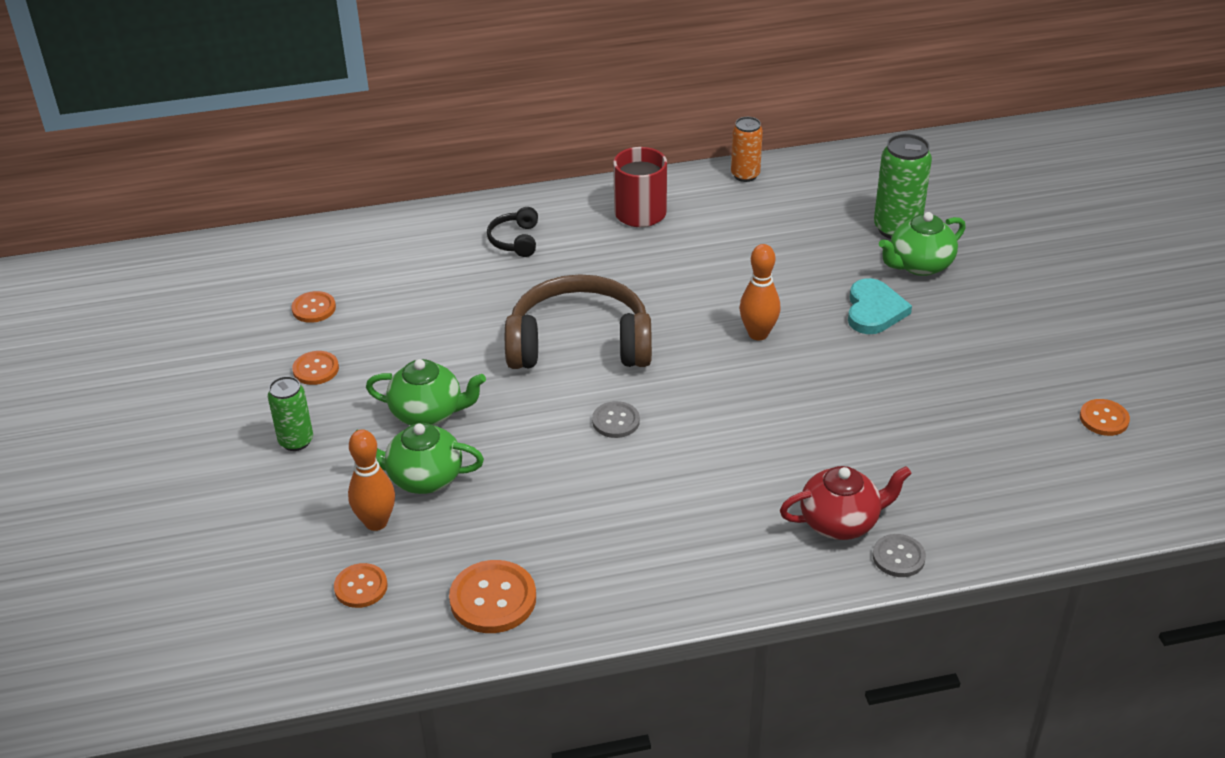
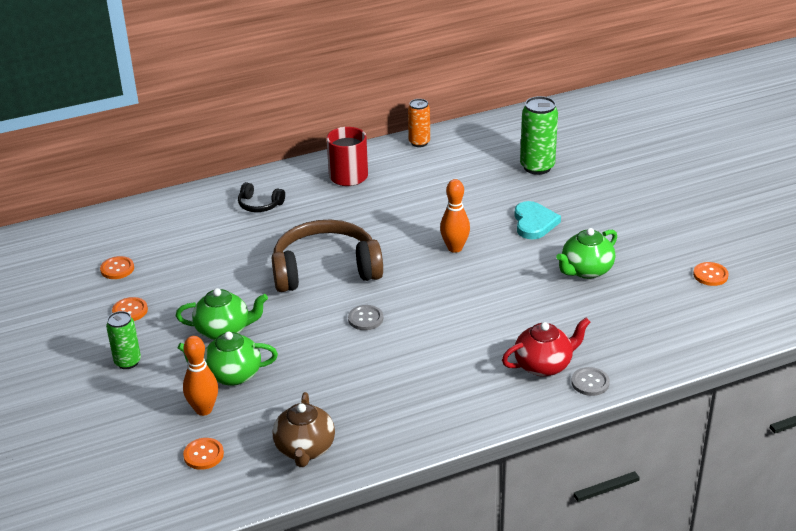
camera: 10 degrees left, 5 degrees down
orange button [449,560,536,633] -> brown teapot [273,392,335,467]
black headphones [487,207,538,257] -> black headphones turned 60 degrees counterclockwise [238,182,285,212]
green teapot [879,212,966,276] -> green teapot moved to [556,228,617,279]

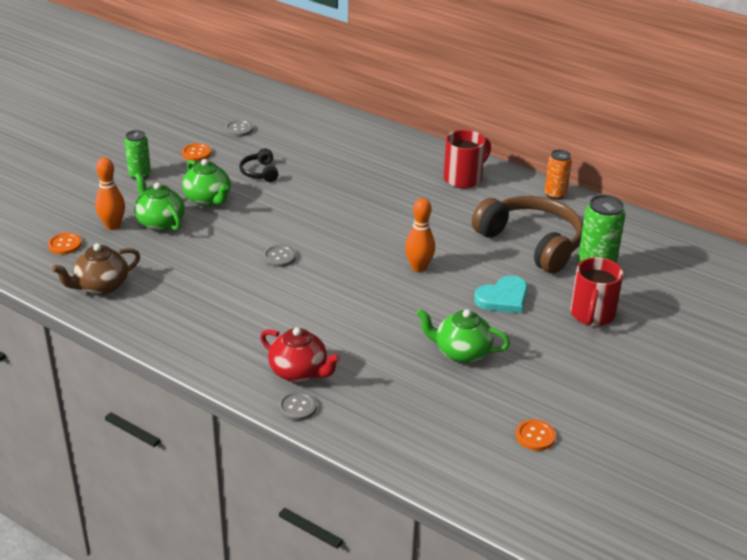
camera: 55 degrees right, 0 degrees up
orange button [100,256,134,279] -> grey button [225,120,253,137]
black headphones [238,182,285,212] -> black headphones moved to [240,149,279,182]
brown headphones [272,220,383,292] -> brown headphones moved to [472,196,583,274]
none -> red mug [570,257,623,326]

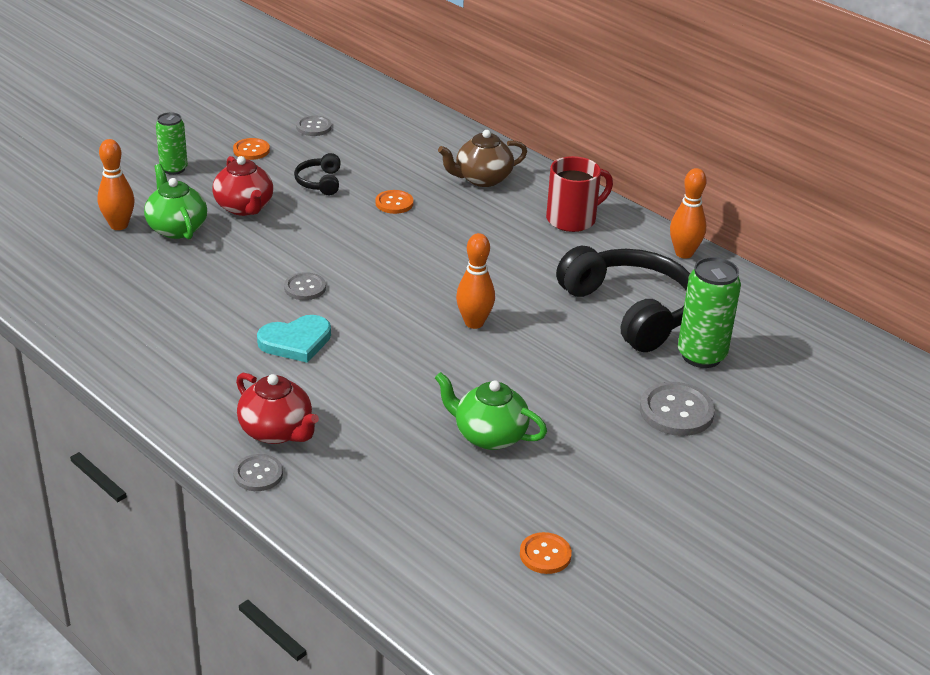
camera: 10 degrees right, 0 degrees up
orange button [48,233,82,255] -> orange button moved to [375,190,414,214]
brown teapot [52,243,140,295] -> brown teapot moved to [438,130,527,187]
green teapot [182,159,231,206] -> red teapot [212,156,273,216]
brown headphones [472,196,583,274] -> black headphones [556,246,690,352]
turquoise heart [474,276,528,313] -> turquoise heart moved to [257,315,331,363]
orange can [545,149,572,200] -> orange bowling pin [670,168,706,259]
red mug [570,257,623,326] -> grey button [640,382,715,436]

Aim of the task – Omit the pictures and give the material again, exactly and in full.

Finished task –
camera: 10 degrees left, 5 degrees down
orange button [449,560,536,633] -> brown teapot [273,392,335,467]
black headphones [487,207,538,257] -> black headphones turned 60 degrees counterclockwise [238,182,285,212]
green teapot [879,212,966,276] -> green teapot moved to [556,228,617,279]

camera: 55 degrees right, 0 degrees up
orange button [100,256,134,279] -> grey button [225,120,253,137]
black headphones [238,182,285,212] -> black headphones moved to [240,149,279,182]
brown headphones [272,220,383,292] -> brown headphones moved to [472,196,583,274]
none -> red mug [570,257,623,326]

camera: 10 degrees right, 0 degrees up
orange button [48,233,82,255] -> orange button moved to [375,190,414,214]
brown teapot [52,243,140,295] -> brown teapot moved to [438,130,527,187]
green teapot [182,159,231,206] -> red teapot [212,156,273,216]
brown headphones [472,196,583,274] -> black headphones [556,246,690,352]
turquoise heart [474,276,528,313] -> turquoise heart moved to [257,315,331,363]
orange can [545,149,572,200] -> orange bowling pin [670,168,706,259]
red mug [570,257,623,326] -> grey button [640,382,715,436]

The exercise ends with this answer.